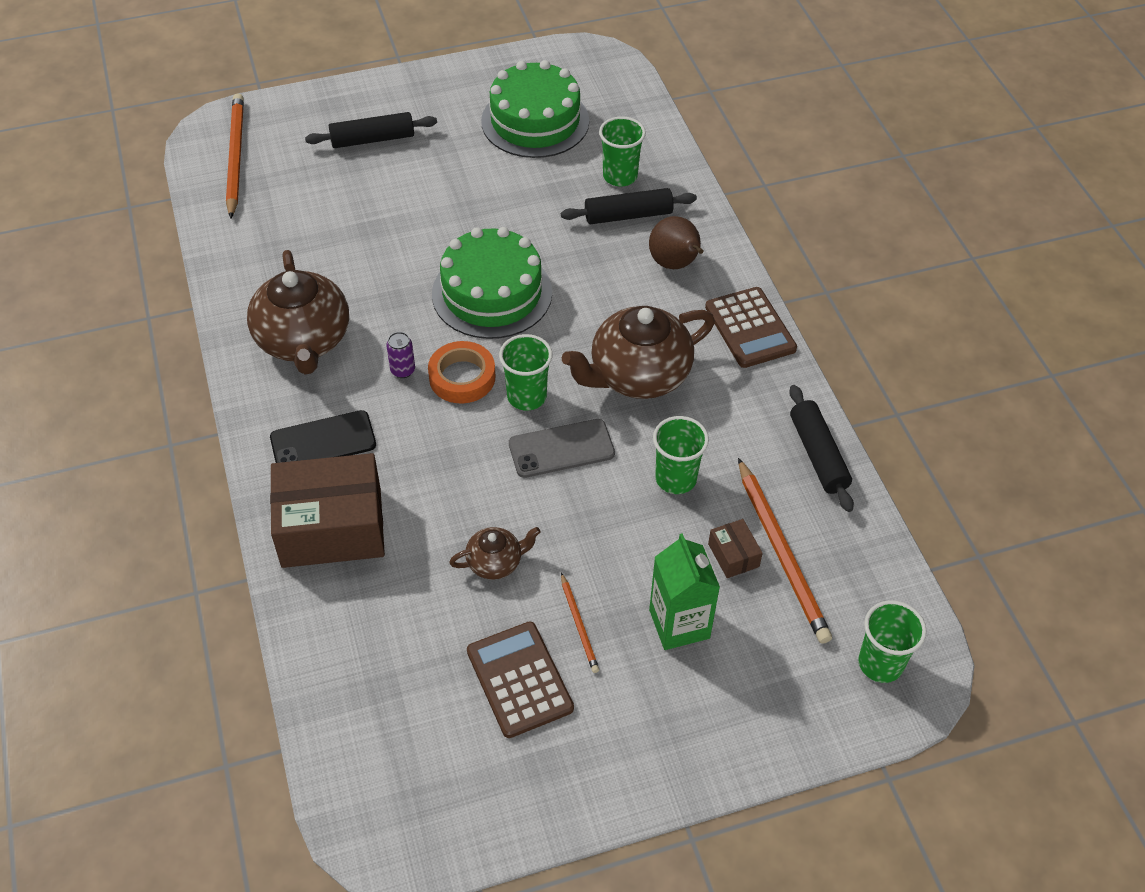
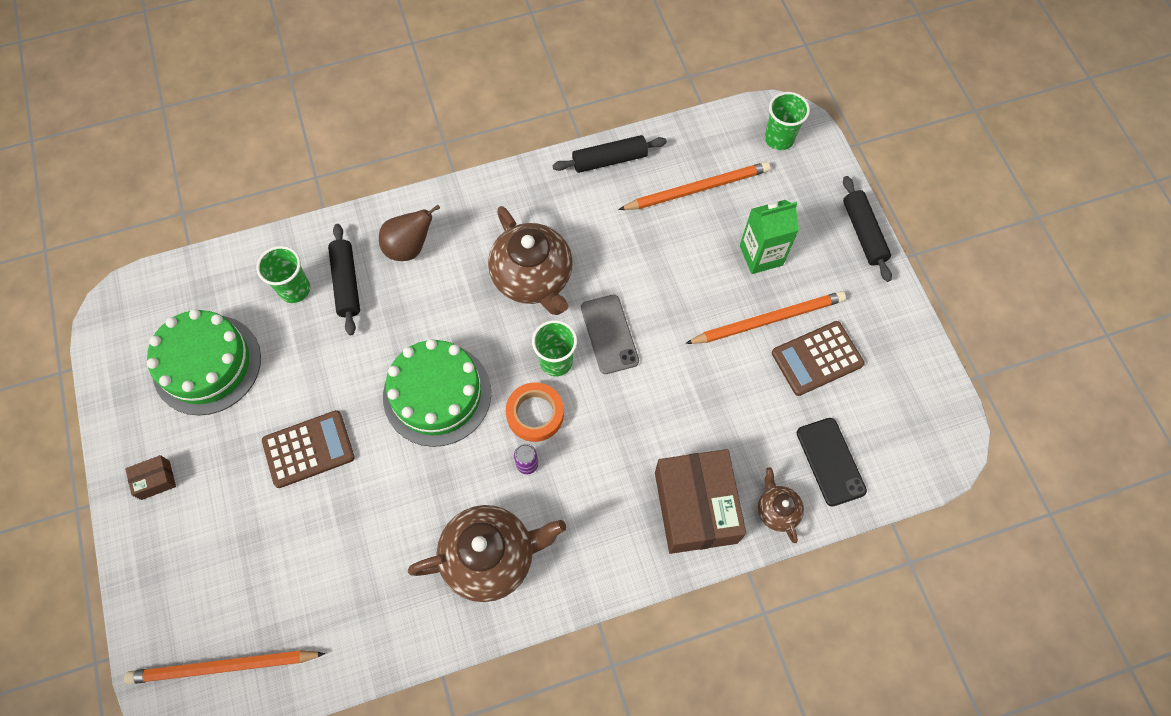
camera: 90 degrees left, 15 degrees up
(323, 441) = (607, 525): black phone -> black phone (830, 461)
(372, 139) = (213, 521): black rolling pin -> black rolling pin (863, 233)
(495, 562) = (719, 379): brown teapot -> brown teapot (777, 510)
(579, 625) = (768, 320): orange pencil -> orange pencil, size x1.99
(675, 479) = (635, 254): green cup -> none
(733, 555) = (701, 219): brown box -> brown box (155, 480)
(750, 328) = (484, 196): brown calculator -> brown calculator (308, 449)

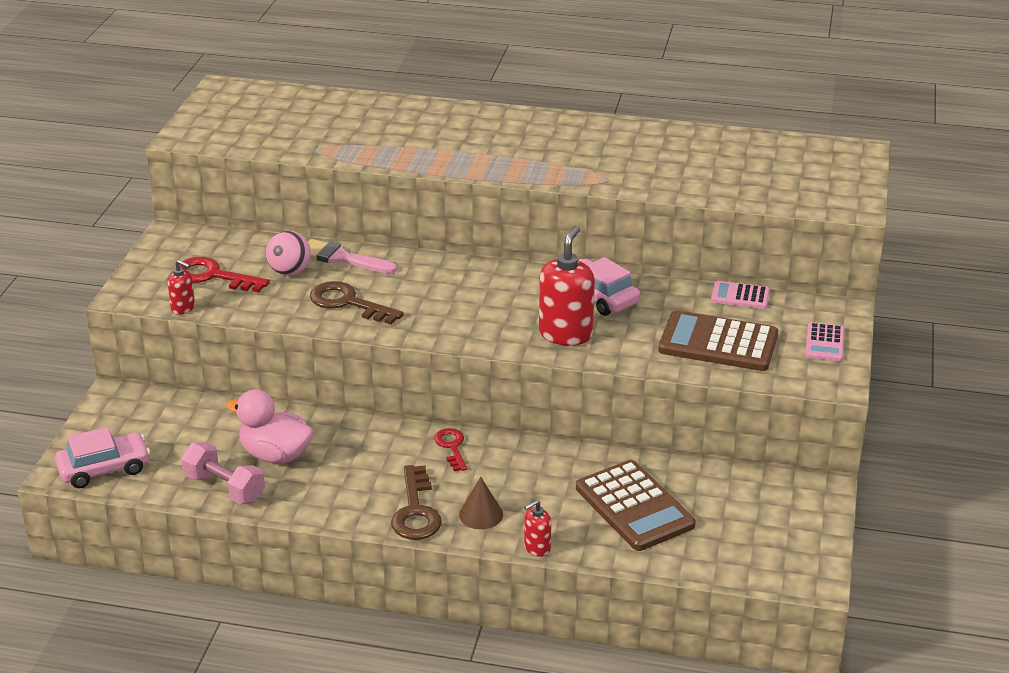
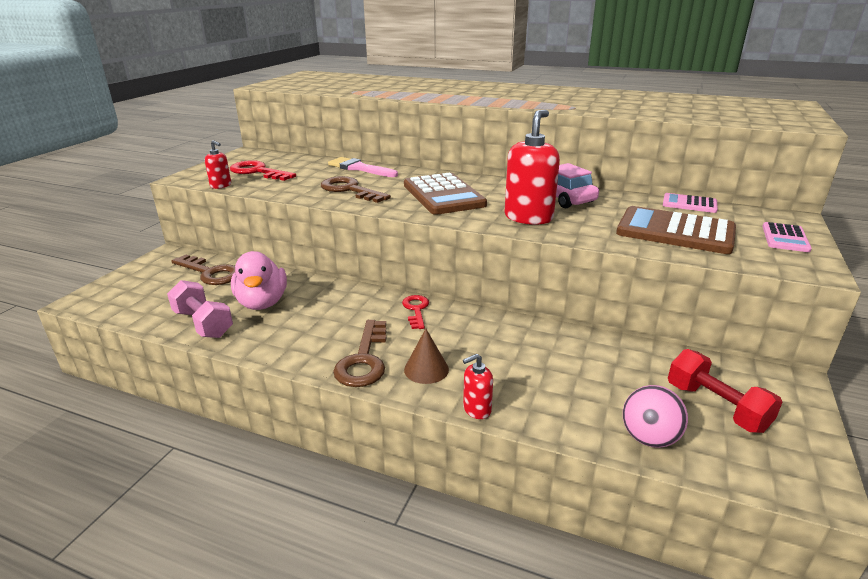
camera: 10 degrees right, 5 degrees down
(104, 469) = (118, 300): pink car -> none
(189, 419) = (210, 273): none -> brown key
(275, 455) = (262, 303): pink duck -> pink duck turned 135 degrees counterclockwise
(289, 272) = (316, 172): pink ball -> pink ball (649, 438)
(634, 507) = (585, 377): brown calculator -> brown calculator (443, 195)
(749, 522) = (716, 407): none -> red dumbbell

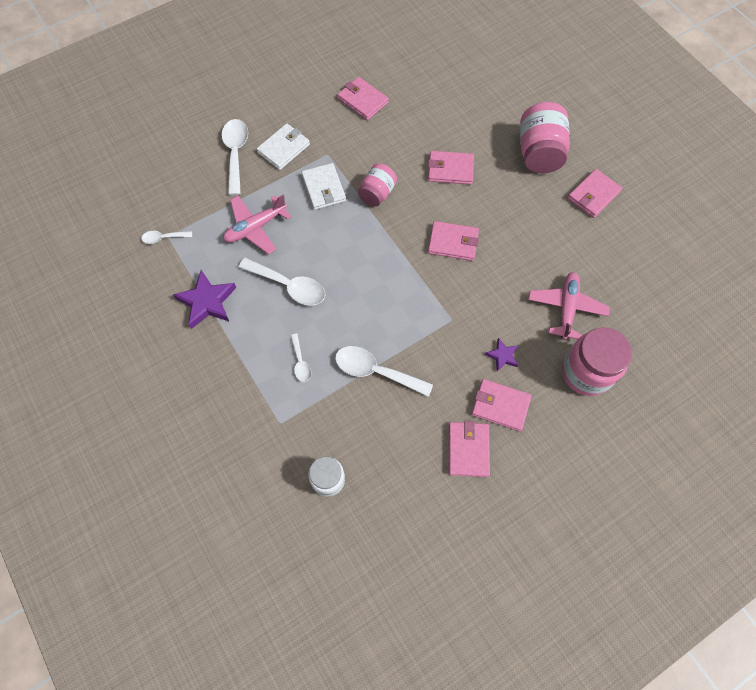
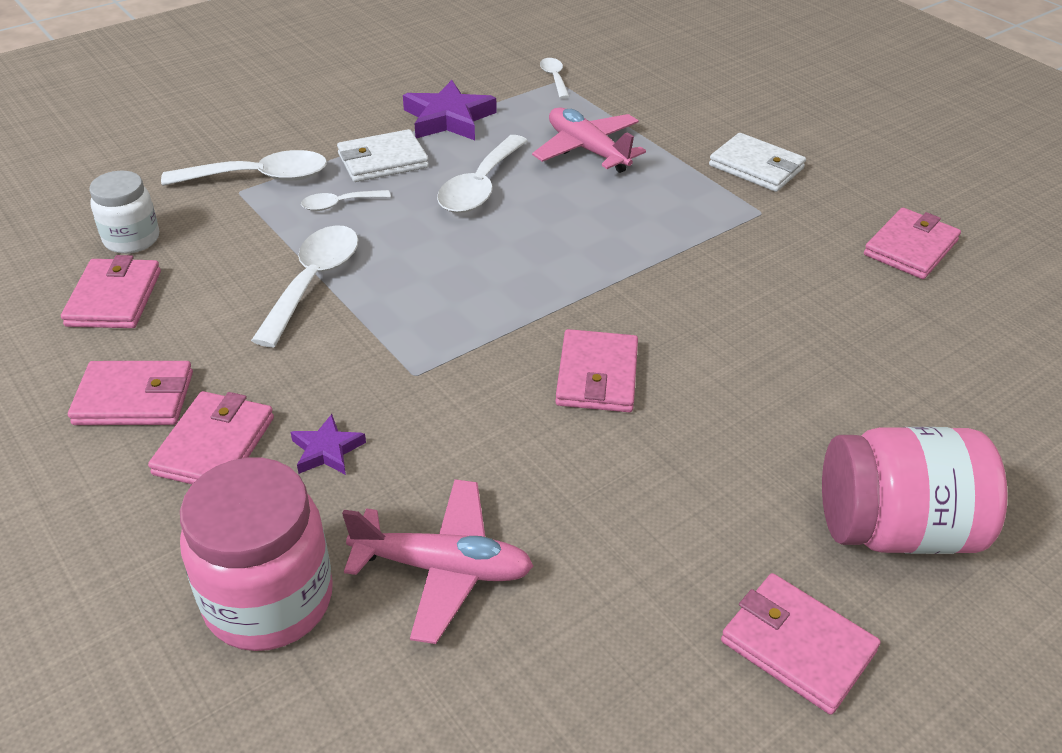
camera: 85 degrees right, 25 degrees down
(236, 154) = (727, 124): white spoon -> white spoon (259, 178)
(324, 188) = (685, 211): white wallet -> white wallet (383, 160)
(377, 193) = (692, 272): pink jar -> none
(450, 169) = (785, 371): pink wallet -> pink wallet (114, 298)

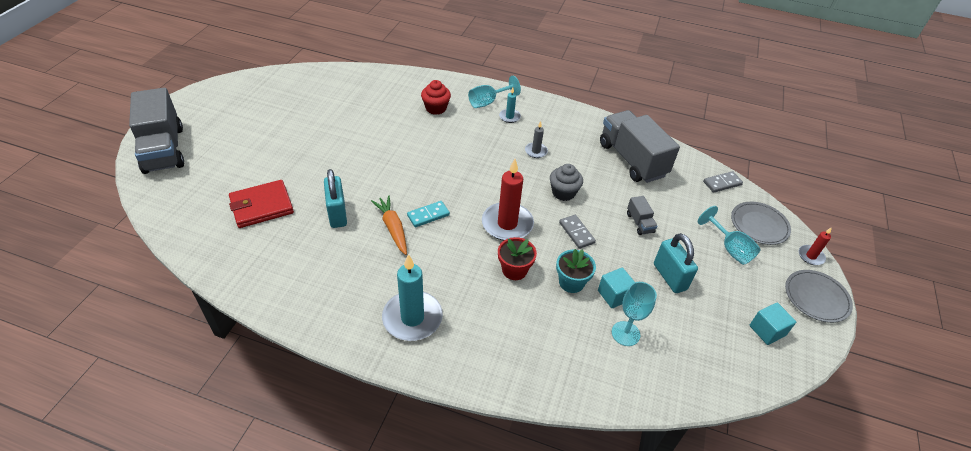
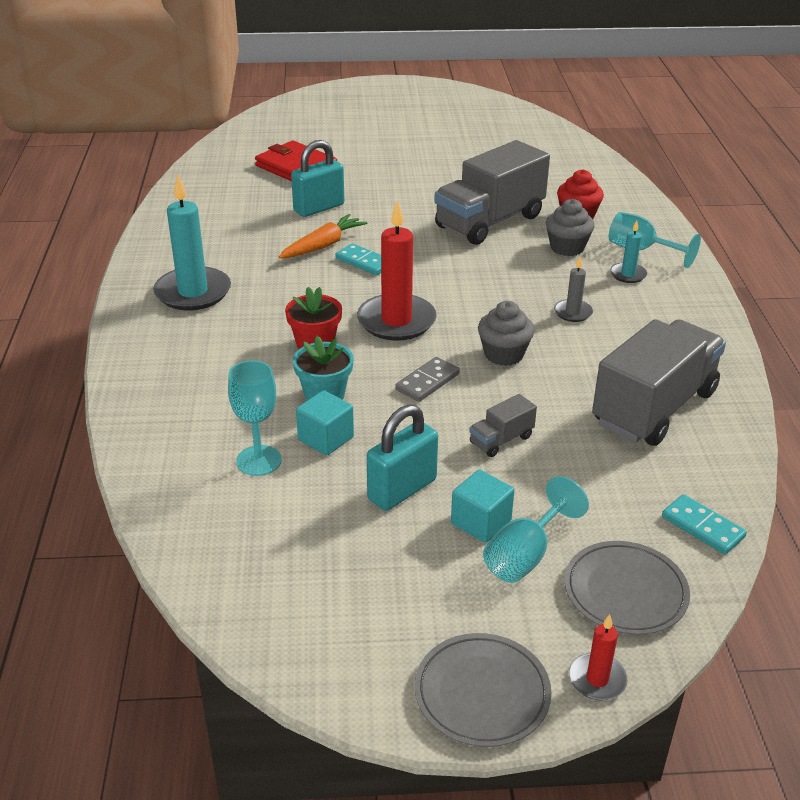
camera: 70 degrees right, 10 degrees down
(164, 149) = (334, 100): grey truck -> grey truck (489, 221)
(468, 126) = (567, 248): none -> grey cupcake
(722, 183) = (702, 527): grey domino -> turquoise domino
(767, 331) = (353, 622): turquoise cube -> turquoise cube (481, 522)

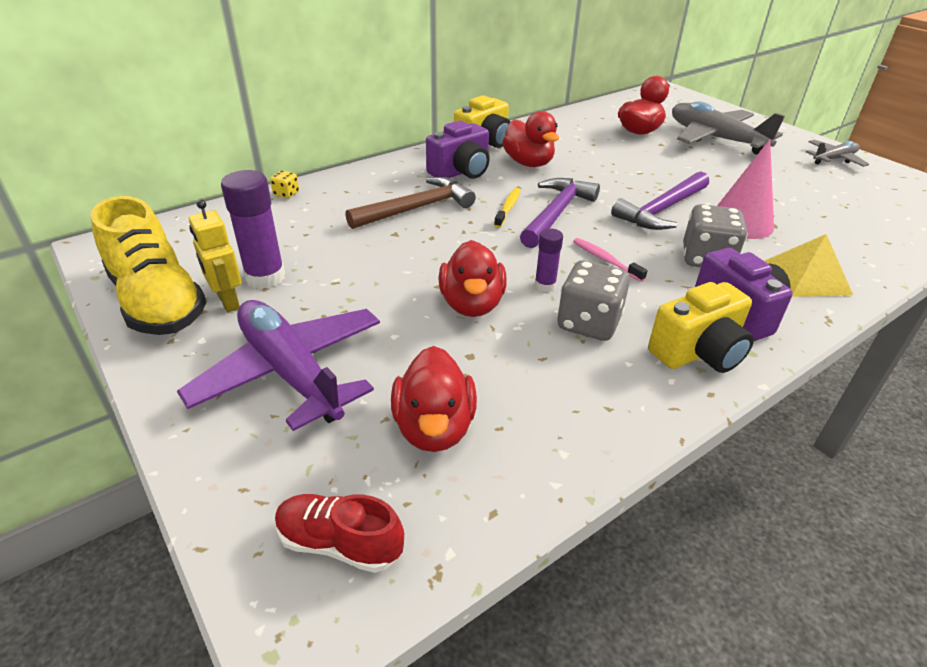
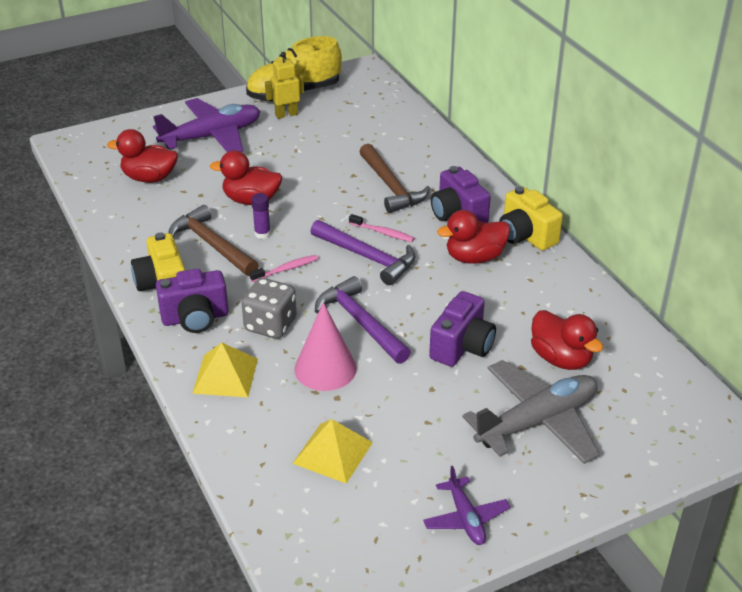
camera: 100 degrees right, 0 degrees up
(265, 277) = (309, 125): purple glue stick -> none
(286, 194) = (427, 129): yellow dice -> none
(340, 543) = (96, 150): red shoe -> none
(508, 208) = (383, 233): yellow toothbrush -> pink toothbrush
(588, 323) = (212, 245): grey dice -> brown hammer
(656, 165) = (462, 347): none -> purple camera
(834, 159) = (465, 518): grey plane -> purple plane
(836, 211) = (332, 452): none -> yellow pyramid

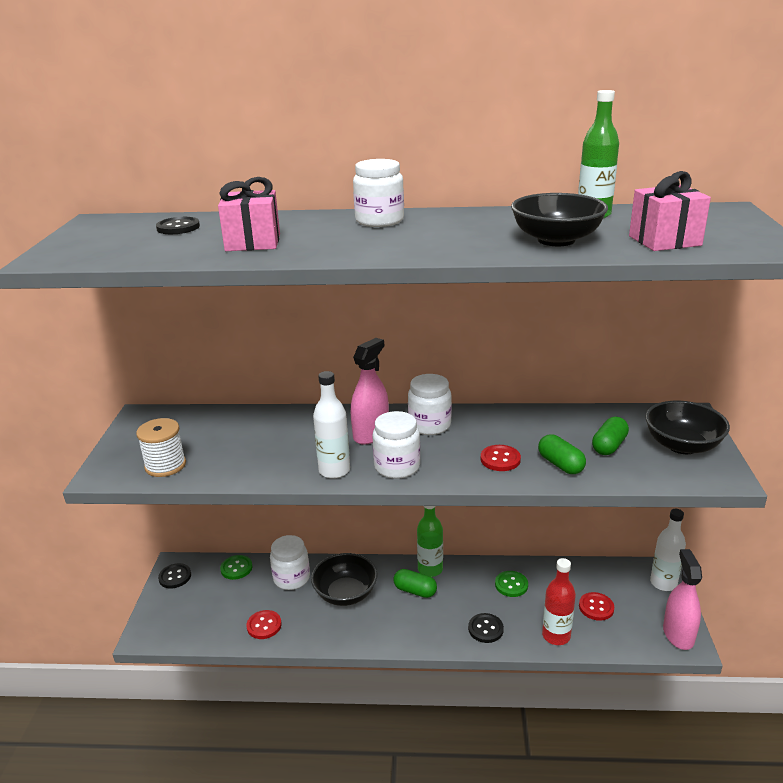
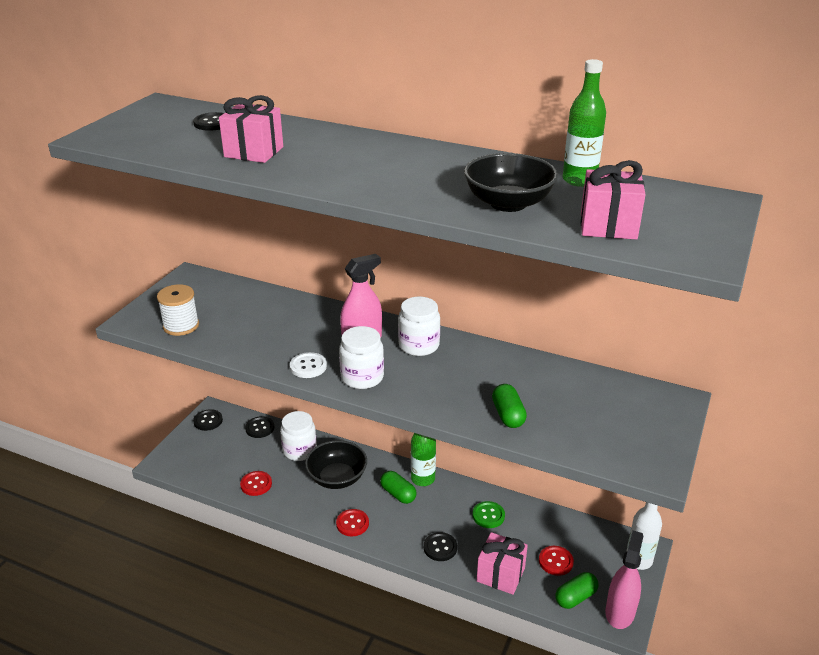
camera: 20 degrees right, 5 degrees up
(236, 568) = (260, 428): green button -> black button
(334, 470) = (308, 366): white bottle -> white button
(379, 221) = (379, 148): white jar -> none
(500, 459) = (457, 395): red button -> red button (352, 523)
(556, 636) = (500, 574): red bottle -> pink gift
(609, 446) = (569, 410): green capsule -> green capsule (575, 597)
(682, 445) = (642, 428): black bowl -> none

● ● ●

**Goal of the exercise**
Copy the whole listing exactly, excluding the pictures in it.

**Answer**
camera: 90 degrees left, 15 degrees up
(323, 441) = (607, 525): black phone -> black phone (830, 461)
(372, 139) = (213, 521): black rolling pin -> black rolling pin (863, 233)
(495, 562) = (719, 379): brown teapot -> brown teapot (777, 510)
(579, 625) = (768, 320): orange pencil -> orange pencil, size x1.99
(675, 479) = (635, 254): green cup -> none
(733, 555) = (701, 219): brown box -> brown box (155, 480)
(750, 328) = (484, 196): brown calculator -> brown calculator (308, 449)

camera: 10 degrees right, 5 degrees down
(104, 469) = (118, 300): pink car -> none
(189, 419) = (210, 273): none -> brown key
(275, 455) = (262, 303): pink duck -> pink duck turned 135 degrees counterclockwise
(289, 272) = (316, 172): pink ball -> pink ball (649, 438)
(634, 507) = (585, 377): brown calculator -> brown calculator (443, 195)
(749, 522) = (716, 407): none -> red dumbbell

camera: 85 degrees right, 25 degrees down
(236, 154) = (727, 124): white spoon -> white spoon (259, 178)
(324, 188) = (685, 211): white wallet -> white wallet (383, 160)
(377, 193) = (692, 272): pink jar -> none
(450, 169) = (785, 371): pink wallet -> pink wallet (114, 298)

camera: 70 degrees right, 10 degrees down
(164, 149) = (334, 100): grey truck -> grey truck (489, 221)
(468, 126) = (567, 248): none -> grey cupcake
(722, 183) = (702, 527): grey domino -> turquoise domino
(767, 331) = (353, 622): turquoise cube -> turquoise cube (481, 522)

camera: 100 degrees right, 0 degrees up
(265, 277) = (309, 125): purple glue stick -> none
(286, 194) = (427, 129): yellow dice -> none
(340, 543) = (96, 150): red shoe -> none
(508, 208) = (383, 233): yellow toothbrush -> pink toothbrush
(588, 323) = (212, 245): grey dice -> brown hammer
(656, 165) = (462, 347): none -> purple camera
(834, 159) = (465, 518): grey plane -> purple plane
(836, 211) = (332, 452): none -> yellow pyramid

camera: 20 degrees right, 5 degrees up
(236, 568) = (260, 428): green button -> black button
(334, 470) = (308, 366): white bottle -> white button
(379, 221) = (379, 148): white jar -> none
(500, 459) = (457, 395): red button -> red button (352, 523)
(556, 636) = (500, 574): red bottle -> pink gift
(609, 446) = (569, 410): green capsule -> green capsule (575, 597)
(682, 445) = (642, 428): black bowl -> none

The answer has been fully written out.